Beginning with the line where "none -> purple brick F10 level 1" appears, restate each line word for word until the data ends. Pictures do not go in.

(Material for the task begins)

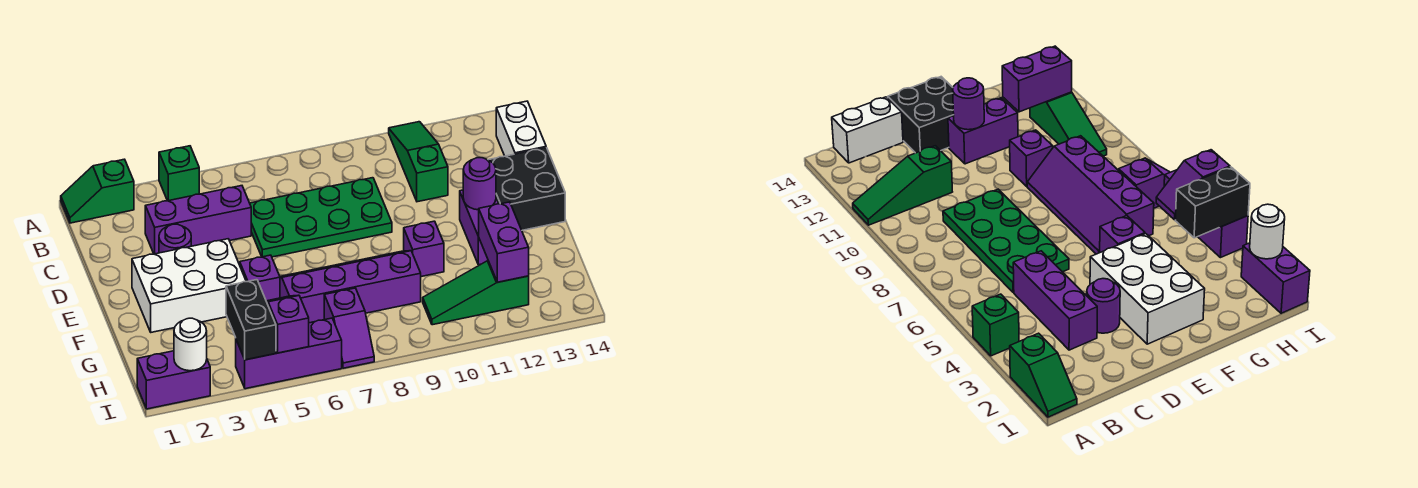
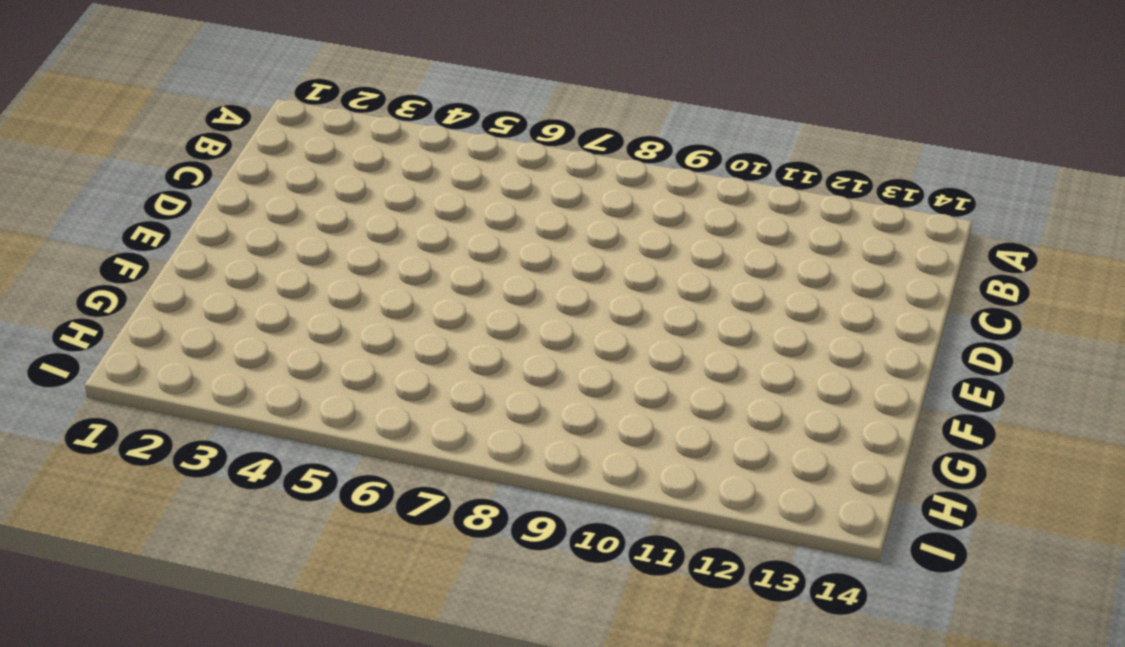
none -> green slope A1:A2 level 1 top 2
none -> green brick A4 level 1
none -> green slope A11:C11 level 1 top C

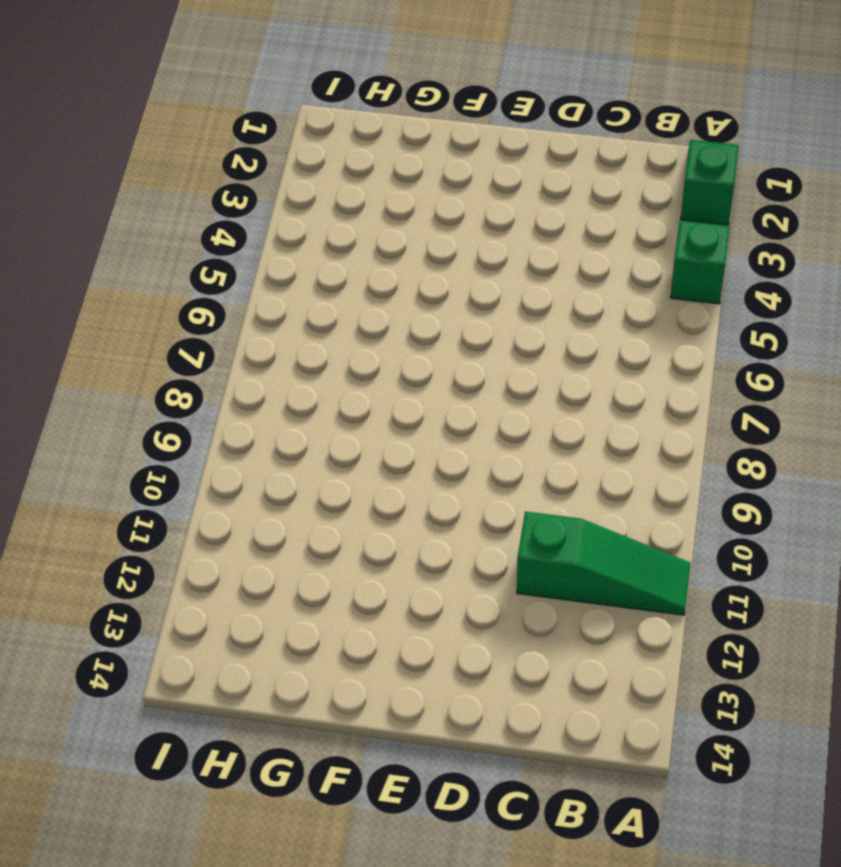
none -> white brick B14:C14 level 1
none -> purple brick C3:C5 level 1
none -> green plate C6:D9 level 1

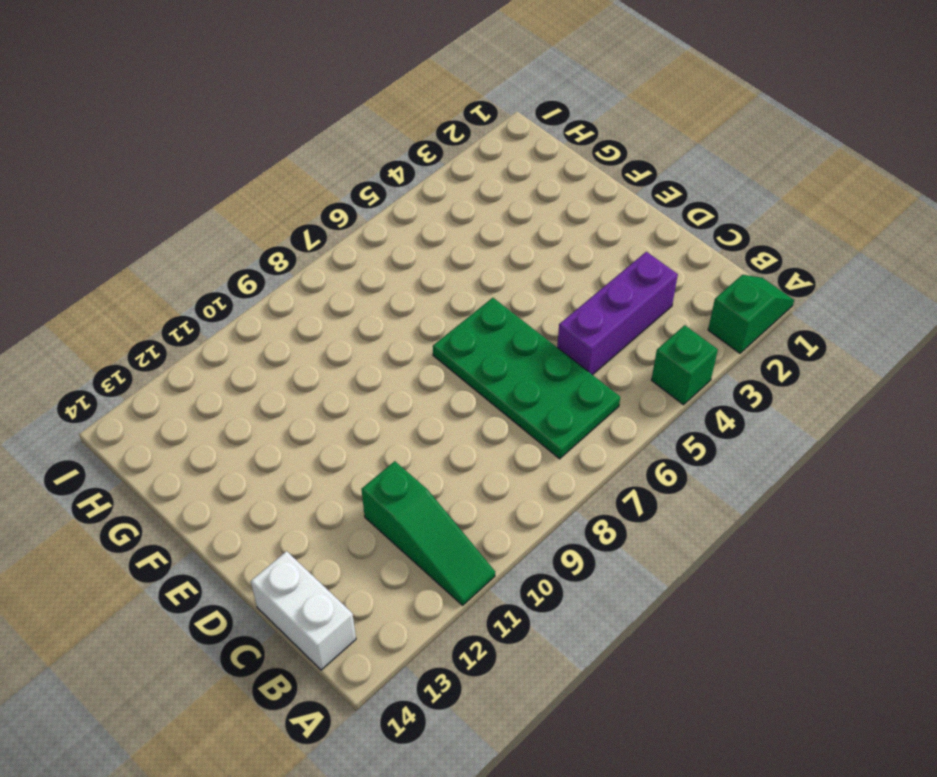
green plate B6:E7 level 1 -> green plate C6:D9 level 1
none -> purple round brick D3 level 1
none -> black brick D13:E14 level 1
none -> white brick E2:F4 level 1

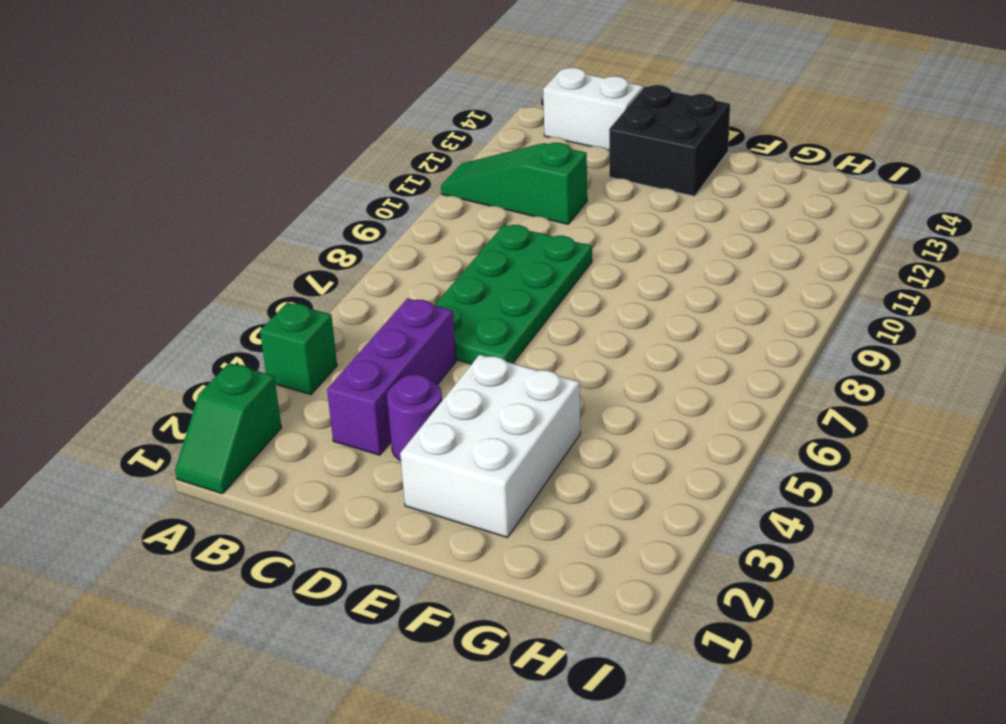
none -> purple brick E12:F12 level 1
none -> purple brick F5 level 1
none -> purple slope F6:G9 level 1 top G

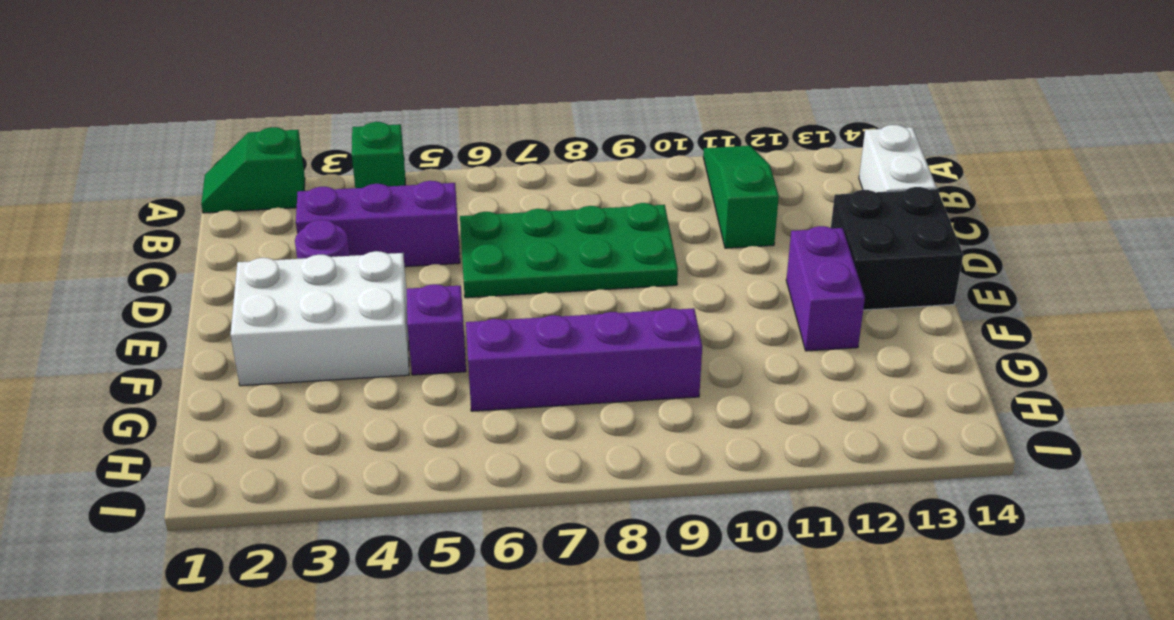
none -> purple brick F10 level 1
none -> purple slope H7:I7 level 1 top H
none -> green slope H10:H12 level 1 top 12

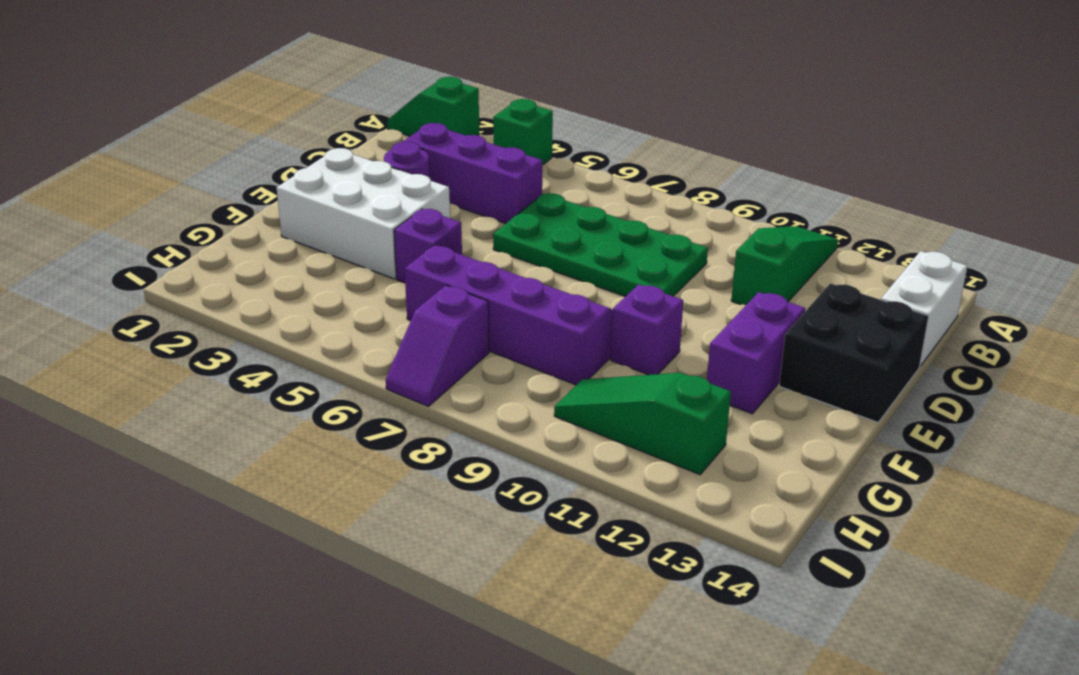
none -> purple brick I1:I2 level 1
none -> purple brick I4:I6 level 1
none -> purple round brick E12 level 2

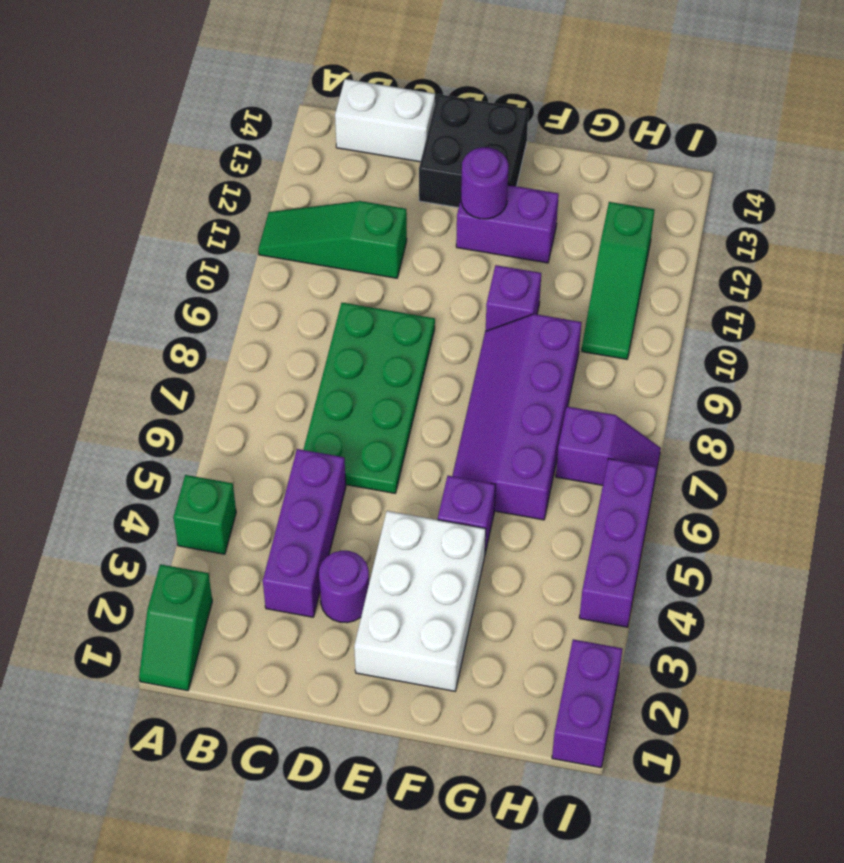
none -> purple brick G12:H12 level 2
none -> black brick H4:I4 level 2
none -> purple slope H5:I5 level 2 top I

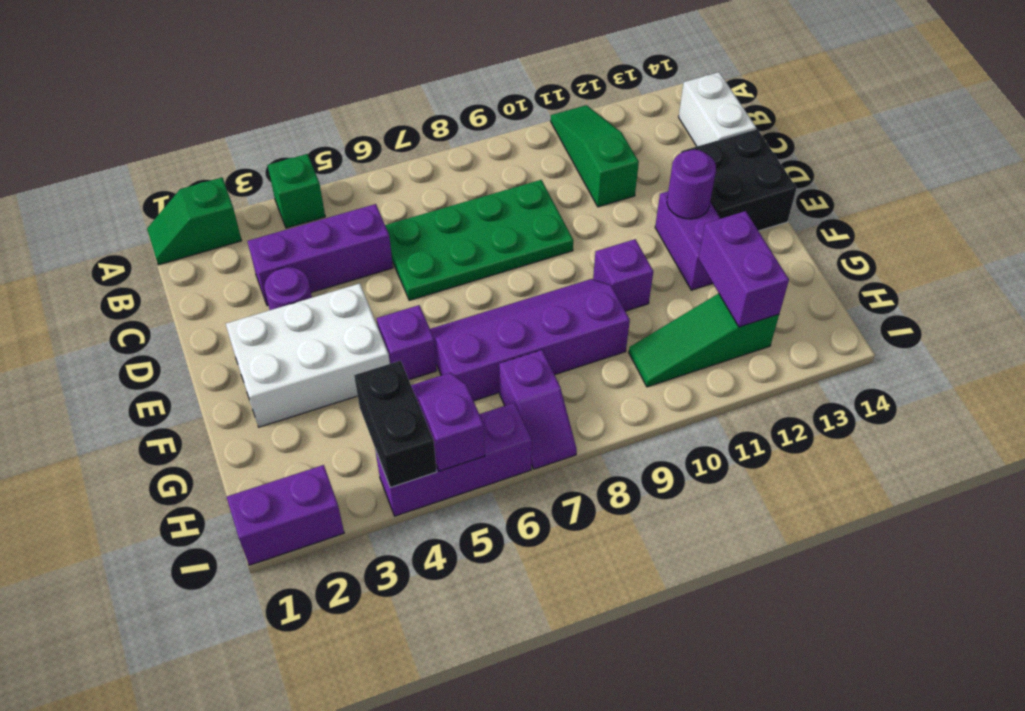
none -> white round brick I2 level 2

(Material for the task ends)

#### Exercise result:
none -> purple brick F10 level 1
none -> purple slope H7:I7 level 1 top H
none -> green slope H10:H12 level 1 top 12

none -> purple brick I1:I2 level 1
none -> purple brick I4:I6 level 1
none -> purple round brick E12 level 2

none -> purple brick G12:H12 level 2
none -> black brick H4:I4 level 2
none -> purple slope H5:I5 level 2 top I

none -> white round brick I2 level 2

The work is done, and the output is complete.